▶ [EXERCISE DATA]:
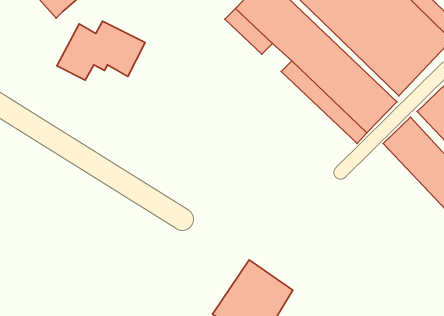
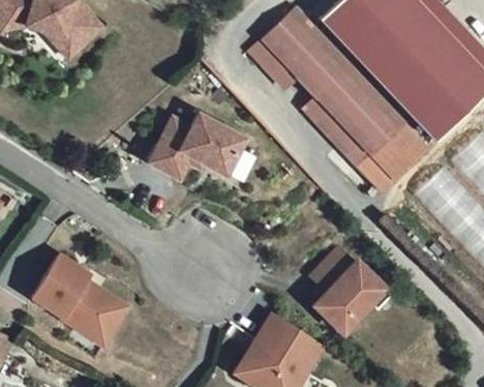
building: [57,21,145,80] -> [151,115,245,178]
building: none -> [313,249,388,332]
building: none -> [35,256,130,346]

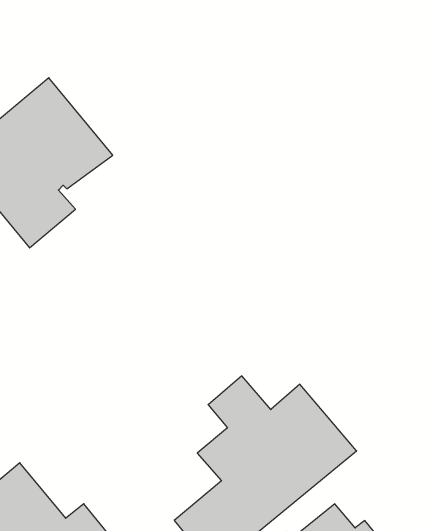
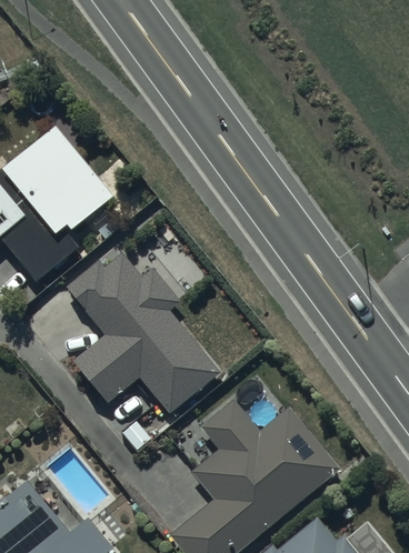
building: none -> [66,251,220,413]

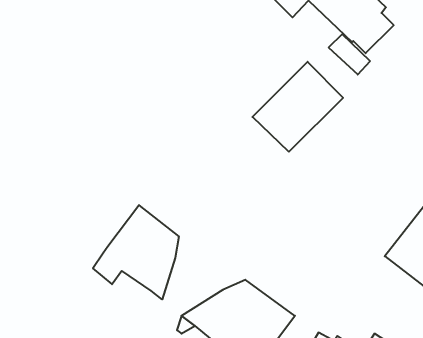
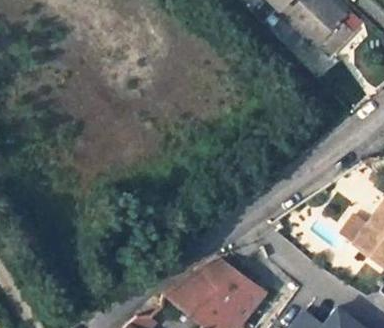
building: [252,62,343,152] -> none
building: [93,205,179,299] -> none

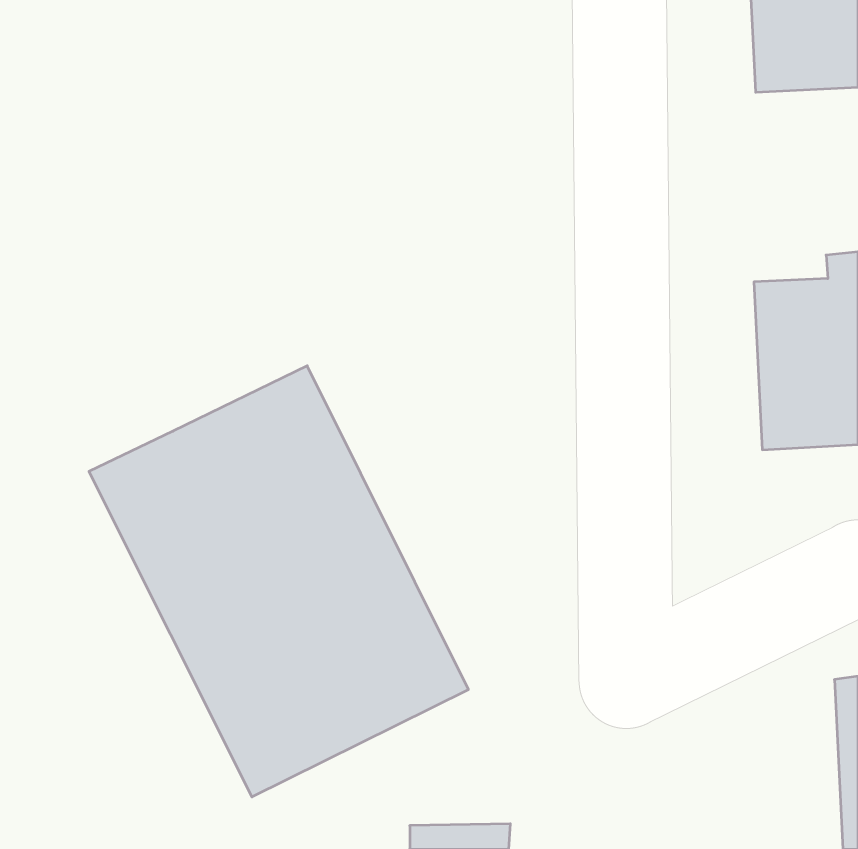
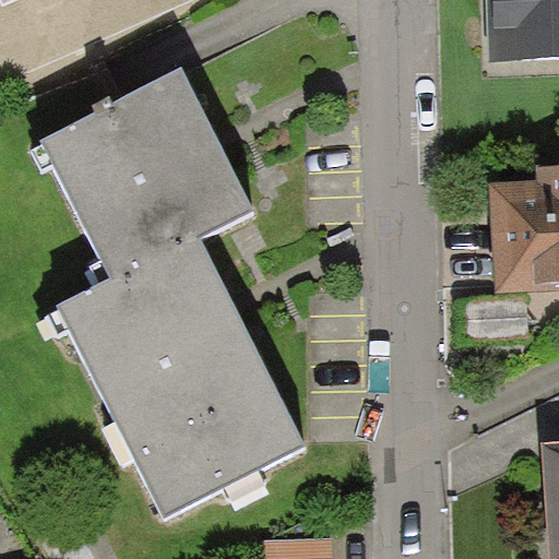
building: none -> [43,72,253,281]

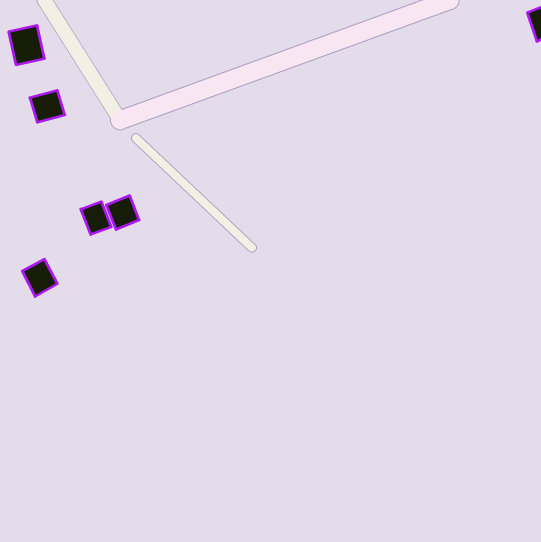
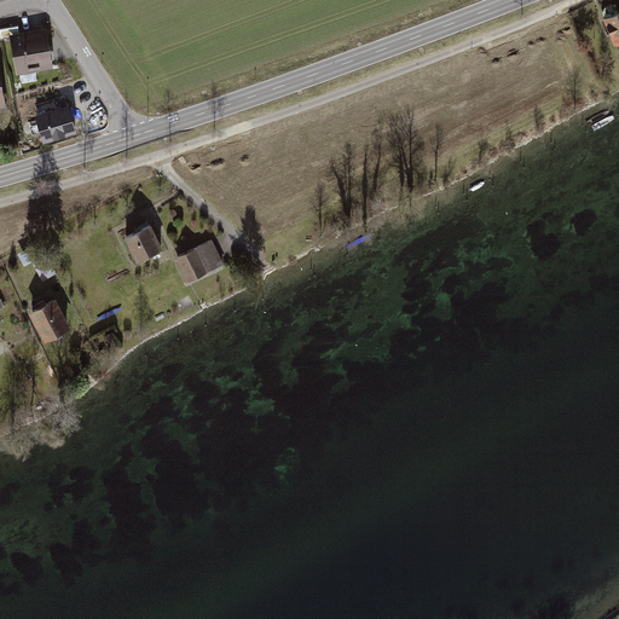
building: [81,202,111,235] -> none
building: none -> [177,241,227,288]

---

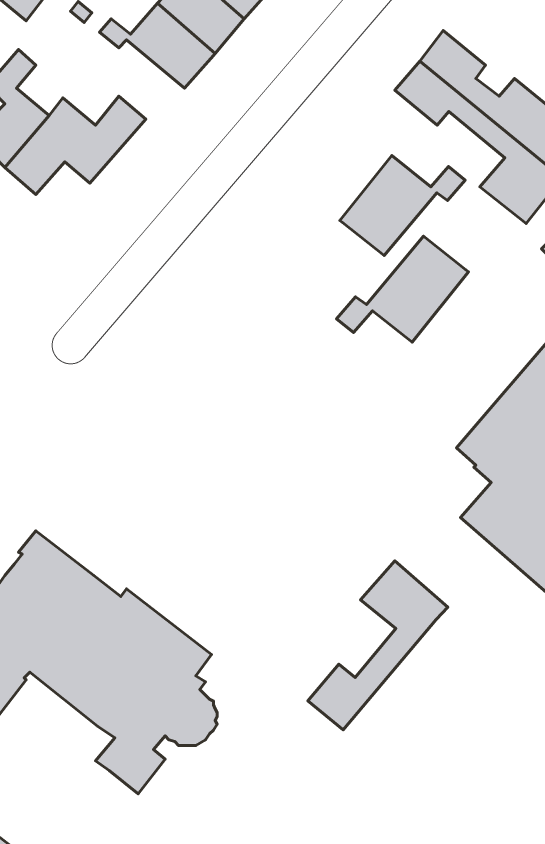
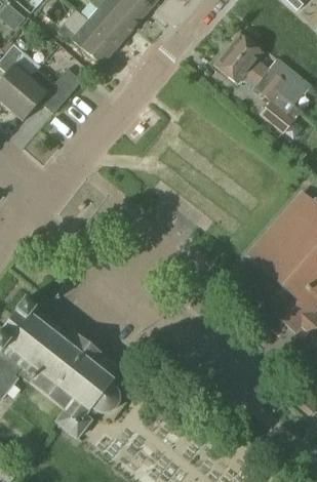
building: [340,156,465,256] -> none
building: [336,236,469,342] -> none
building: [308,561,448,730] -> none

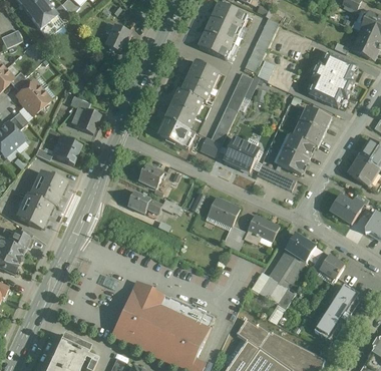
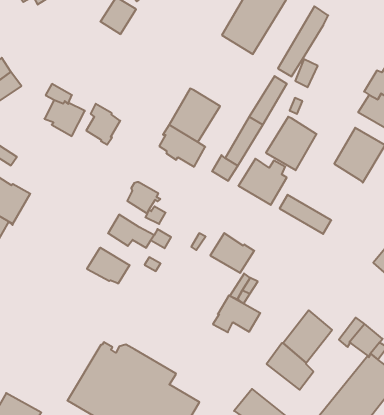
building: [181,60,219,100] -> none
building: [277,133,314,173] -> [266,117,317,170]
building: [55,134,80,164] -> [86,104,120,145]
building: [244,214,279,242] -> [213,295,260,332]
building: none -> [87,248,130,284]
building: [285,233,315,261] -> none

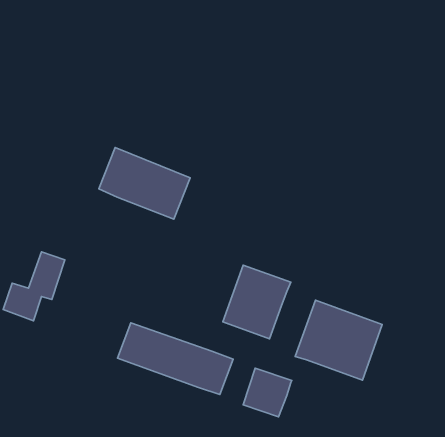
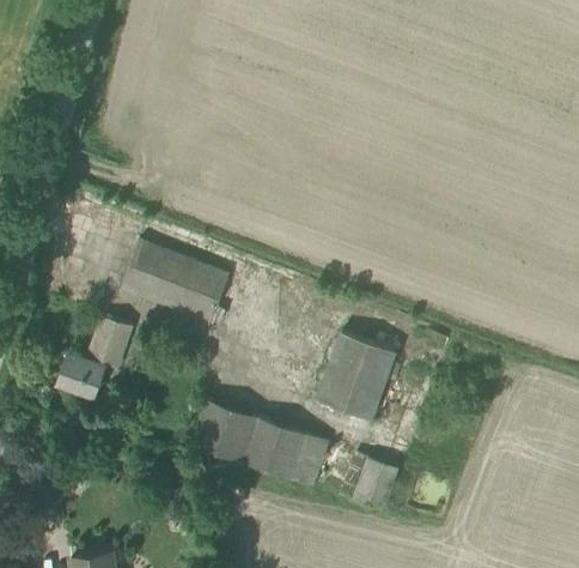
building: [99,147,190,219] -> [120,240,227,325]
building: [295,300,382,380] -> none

▶ [EXERCISE PROMPT]:
In the listing above, find the line containing "building: [285,233,315,261] -> none" and the line containing "building: [295,300,382,380] -> none", then output those two lines and everything between them exactly as written, without the images.

▶ [YOUR RESPONSE]:
building: [285,233,315,261] -> none

building: [99,147,190,219] -> [120,240,227,325]
building: [295,300,382,380] -> none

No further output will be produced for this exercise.